(Source material)
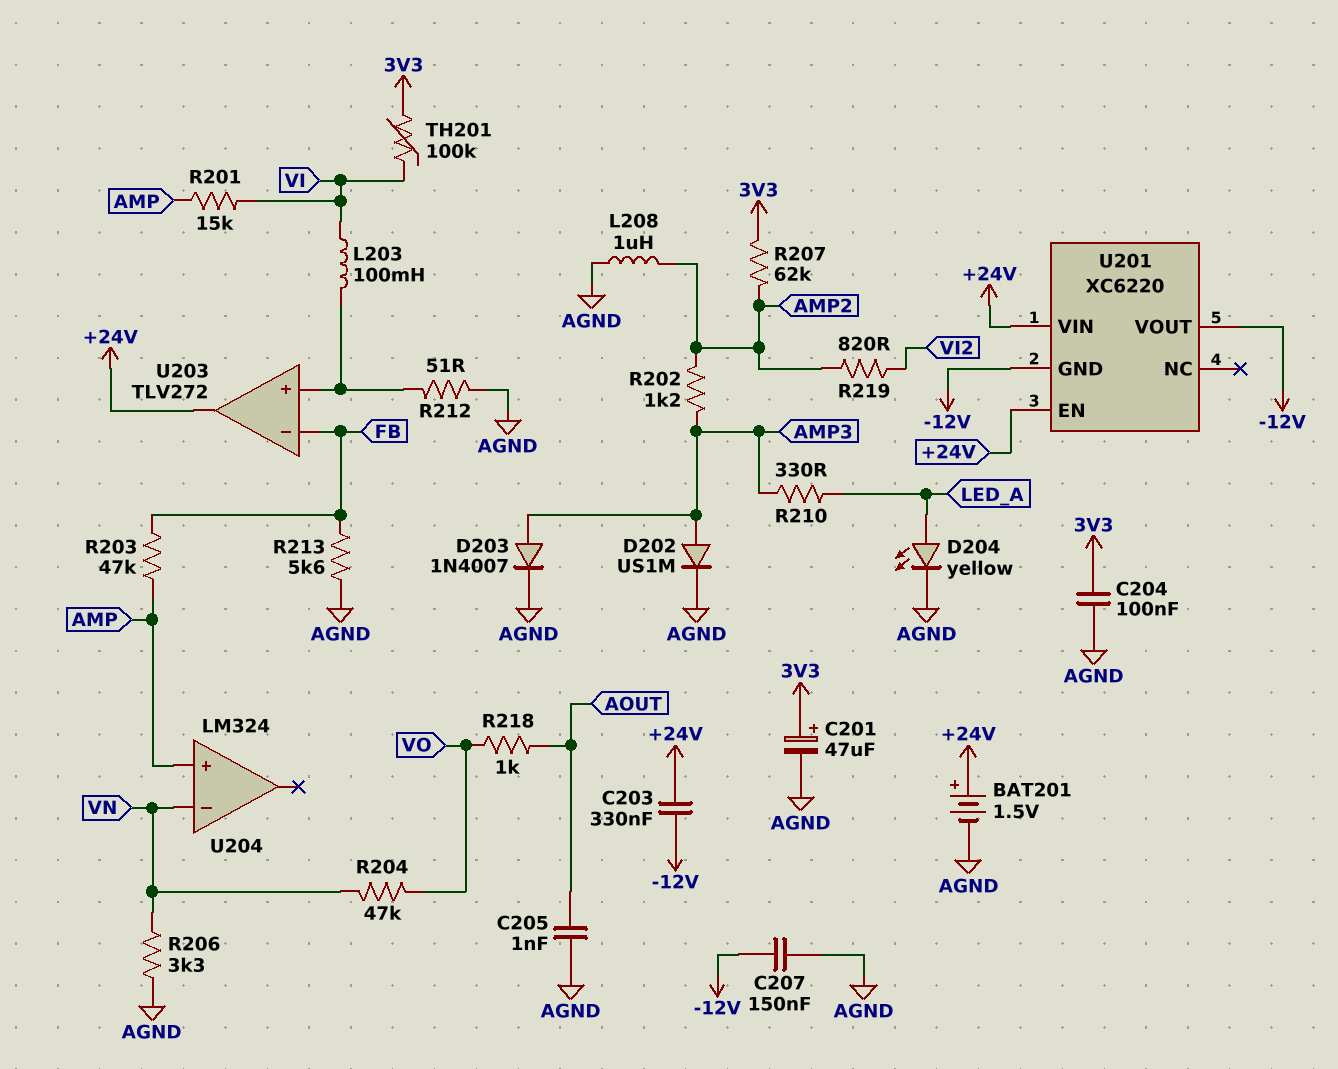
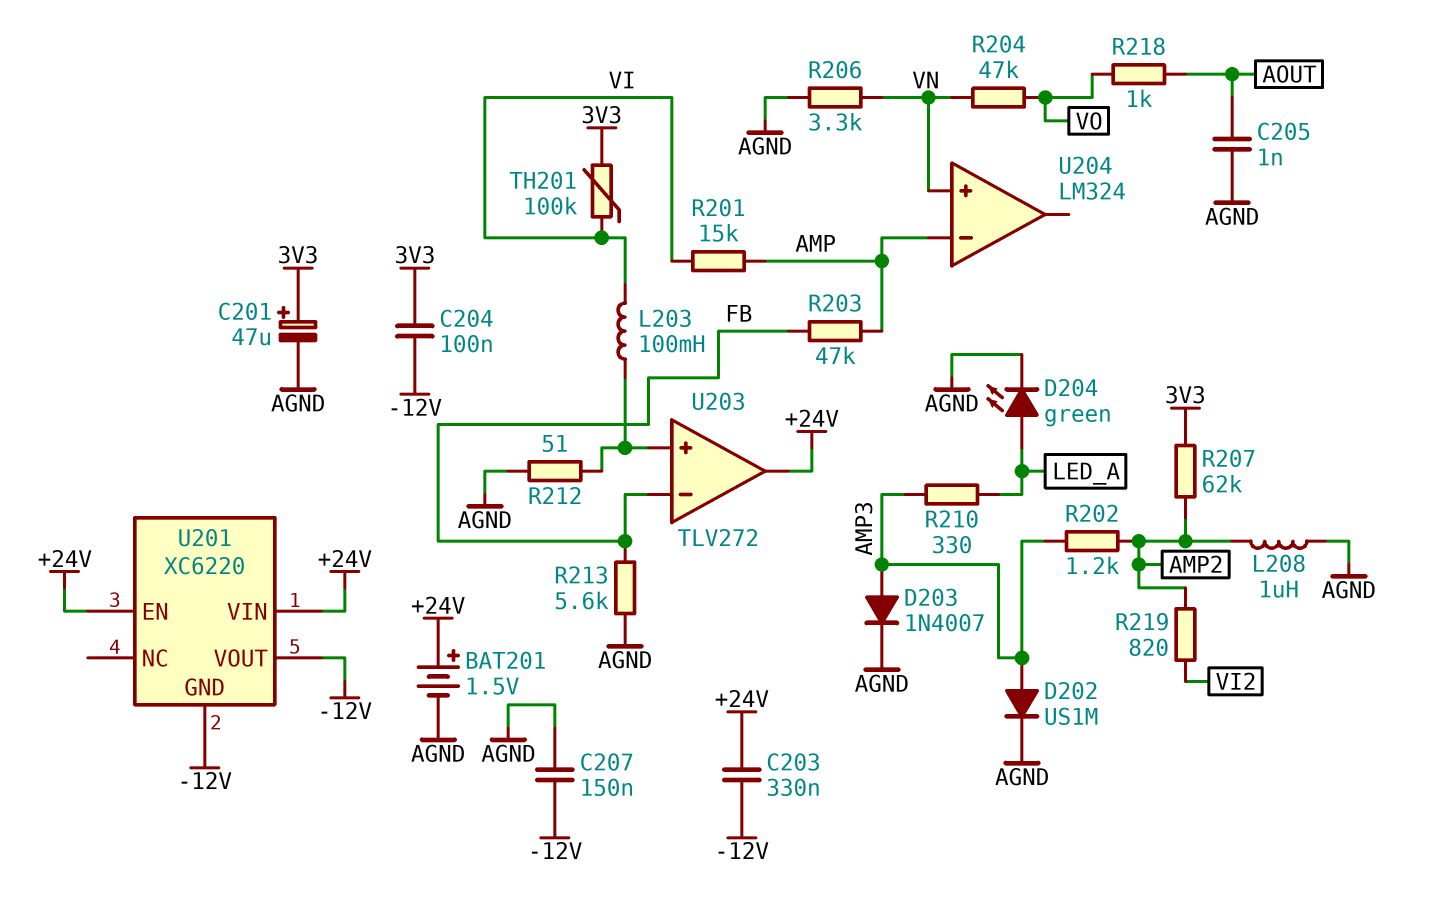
C204: 100nF (3V3, AGND) -> 100nF (-12V, 3V3)
D204: LED yellow (A LED_A, K AGND) -> LED green (A LED_A, K AGND)
U204 pin in+: AMP -> VN
U204 pin in-: VN -> AMP

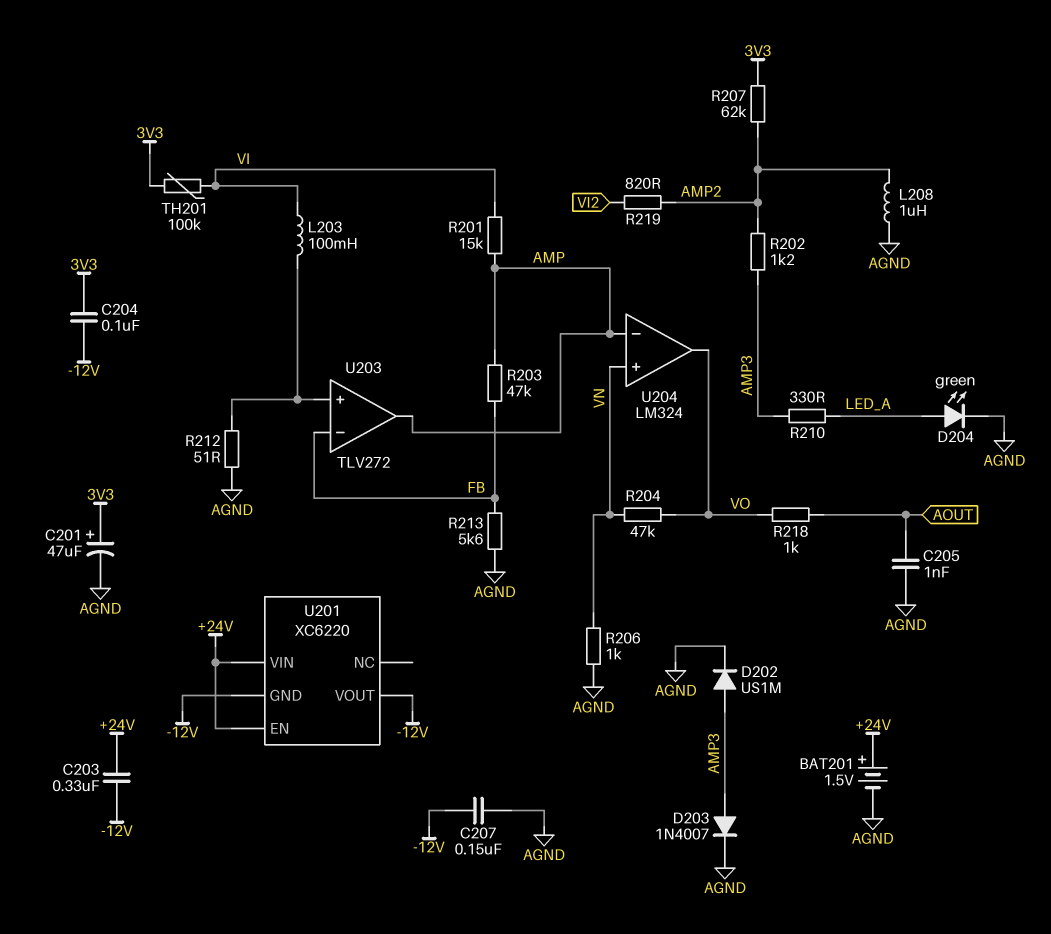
R206: 3.3k (AGND, VN) -> 1k (AGND, VN)
U203 pin out: +24V -> AMP
U204 pin out: none -> VO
(End Source material)
### Work required
Retype each line above exactly and leave out any picture.

### Reply to the exercise
C204: 100nF (3V3, AGND) -> 100nF (-12V, 3V3)
D204: LED yellow (A LED_A, K AGND) -> LED green (A LED_A, K AGND)
U204 pin in+: AMP -> VN
U204 pin in-: VN -> AMP

R206: 3.3k (AGND, VN) -> 1k (AGND, VN)
U203 pin out: +24V -> AMP
U204 pin out: none -> VO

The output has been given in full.